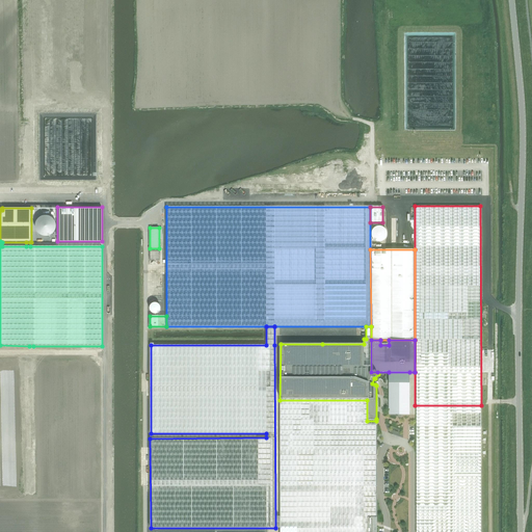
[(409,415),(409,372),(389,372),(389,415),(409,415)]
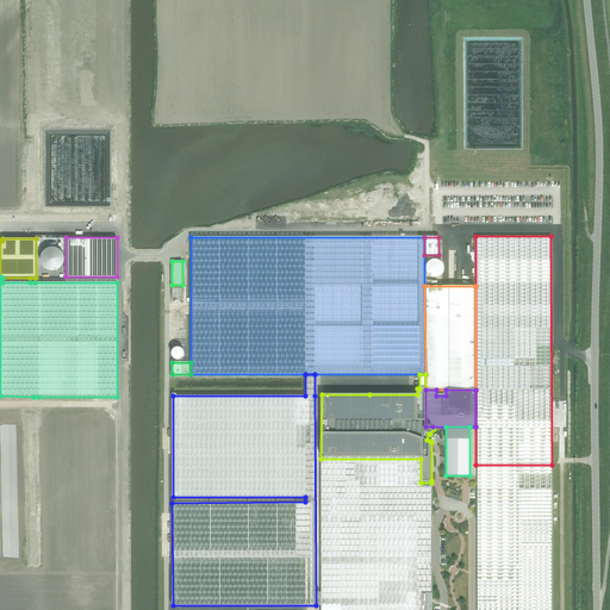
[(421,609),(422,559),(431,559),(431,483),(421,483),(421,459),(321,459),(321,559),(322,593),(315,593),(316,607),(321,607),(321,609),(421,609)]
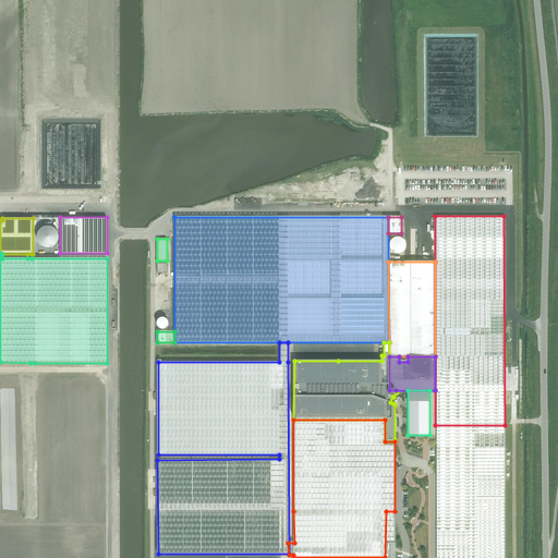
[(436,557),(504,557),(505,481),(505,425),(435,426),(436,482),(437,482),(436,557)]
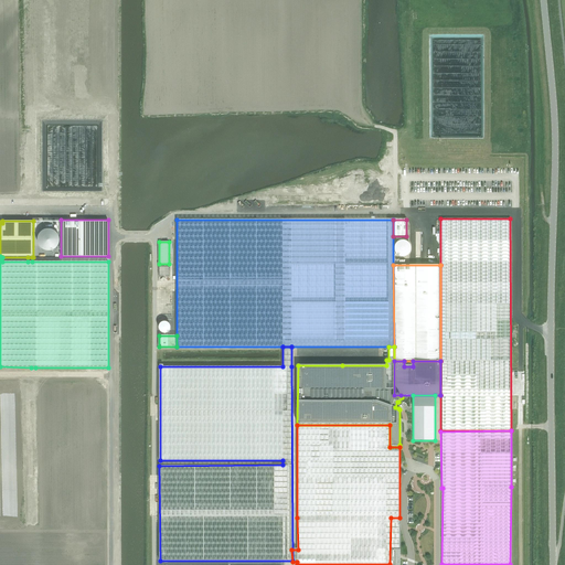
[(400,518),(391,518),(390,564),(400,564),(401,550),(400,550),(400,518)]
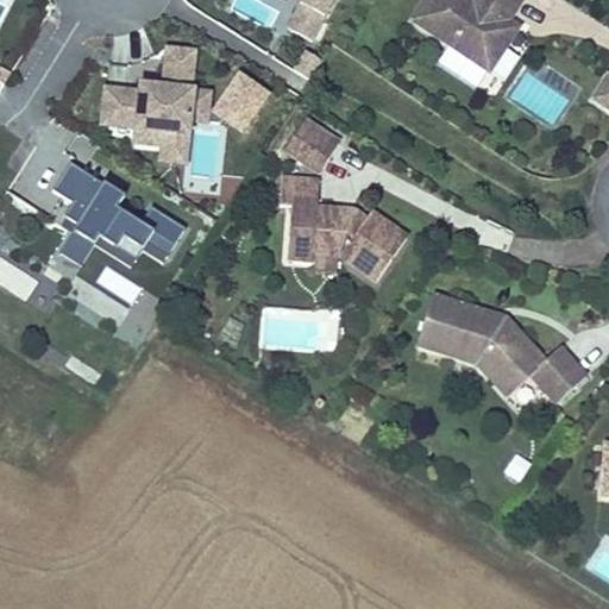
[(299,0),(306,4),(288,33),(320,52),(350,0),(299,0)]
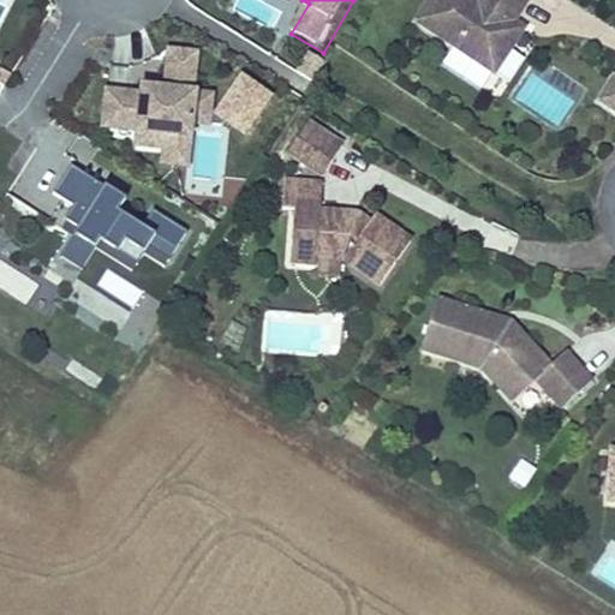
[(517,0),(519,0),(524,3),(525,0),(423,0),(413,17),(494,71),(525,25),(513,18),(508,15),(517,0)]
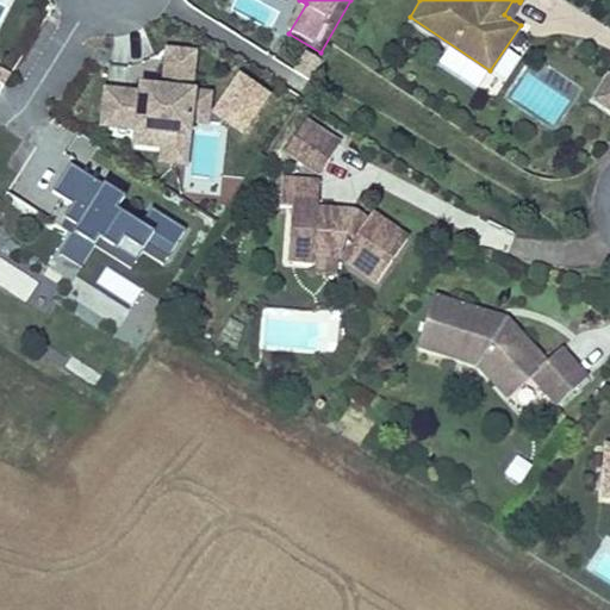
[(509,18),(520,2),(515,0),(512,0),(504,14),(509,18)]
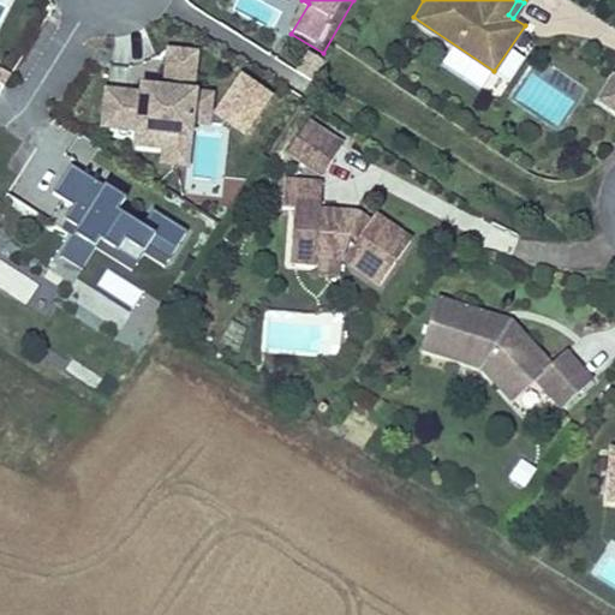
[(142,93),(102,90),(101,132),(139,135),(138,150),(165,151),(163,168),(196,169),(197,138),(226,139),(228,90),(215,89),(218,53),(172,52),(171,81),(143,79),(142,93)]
...
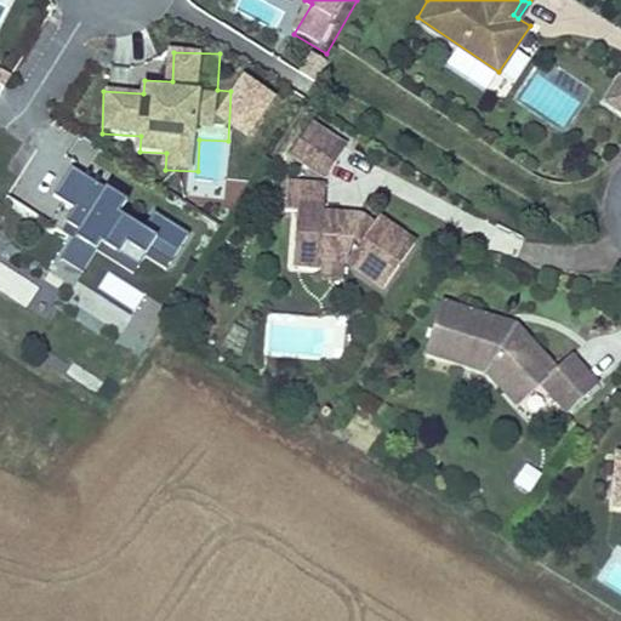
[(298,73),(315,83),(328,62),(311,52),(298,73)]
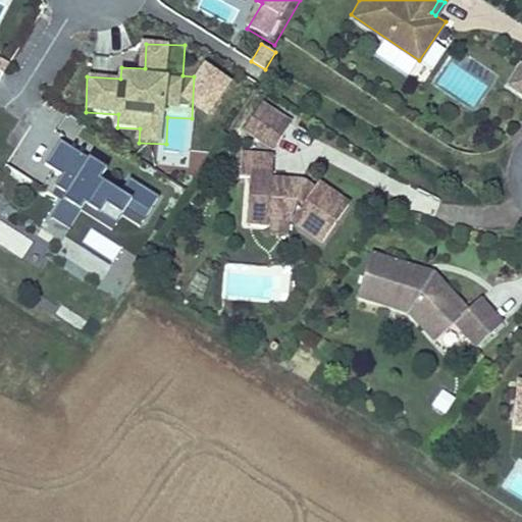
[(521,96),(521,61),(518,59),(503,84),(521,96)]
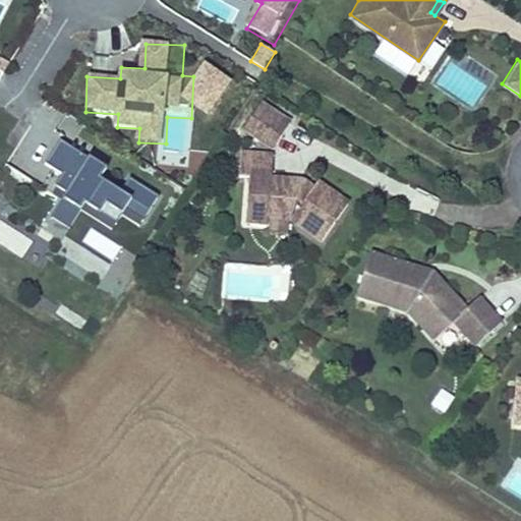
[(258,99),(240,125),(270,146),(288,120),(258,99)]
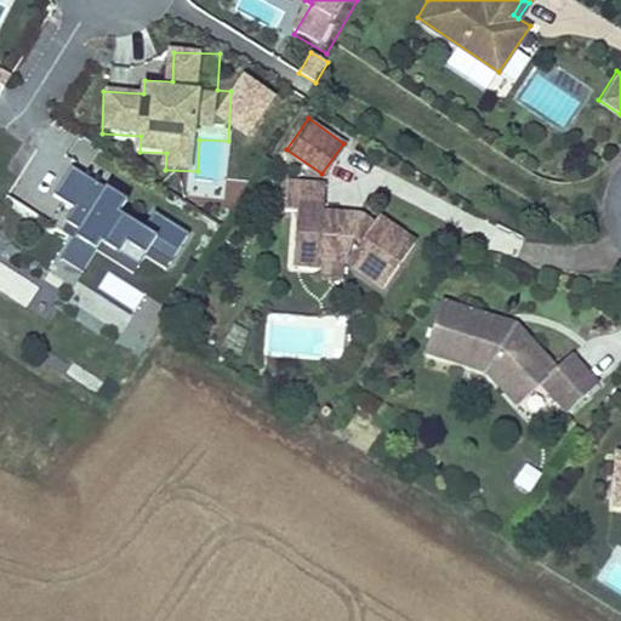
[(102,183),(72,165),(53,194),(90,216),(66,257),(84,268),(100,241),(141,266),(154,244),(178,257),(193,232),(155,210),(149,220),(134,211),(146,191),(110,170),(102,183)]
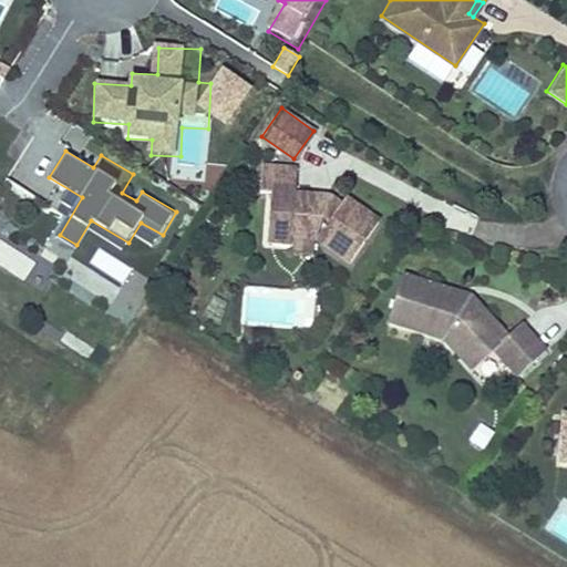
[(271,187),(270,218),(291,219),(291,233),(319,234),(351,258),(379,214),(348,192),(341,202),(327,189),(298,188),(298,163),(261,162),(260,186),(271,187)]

=== Job item ===
Would you write out exactly the lines above, starting at the line containing "[(299,0),(306,4),(288,33),(320,52),(350,0),(299,0)]" and stopping after the line containing "[(509,18),(520,2),(515,0),(512,0),(504,14),(509,18)]"? Omit the pictures.

=== Answer for this exercise ===
[(299,0),(306,4),(288,33),(320,52),(350,0),(299,0)]
[(517,0),(519,0),(524,3),(525,0),(423,0),(413,17),(494,71),(525,25),(513,18),(508,15),(517,0)]
[(509,18),(520,2),(515,0),(512,0),(504,14),(509,18)]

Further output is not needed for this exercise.